[Start of Attachment]

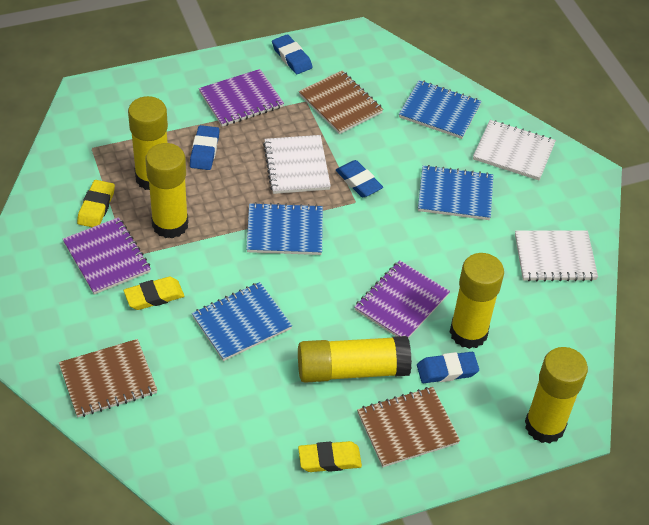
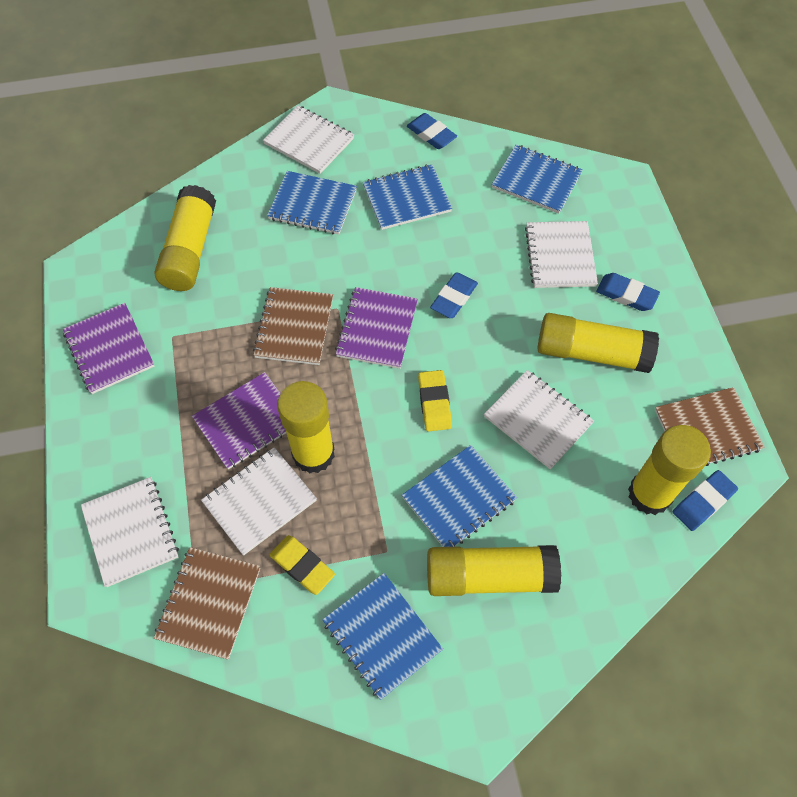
blue notebook: 4 -> 5
white notebook: 3 -> 5
yellow eraser: 3 -> 2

[End of Attachment]

The problem:
Only the text of the listing above should be copied, exactly and with pictures left out.

Answer section:
blue notebook: 4 -> 5
white notebook: 3 -> 5
yellow eraser: 3 -> 2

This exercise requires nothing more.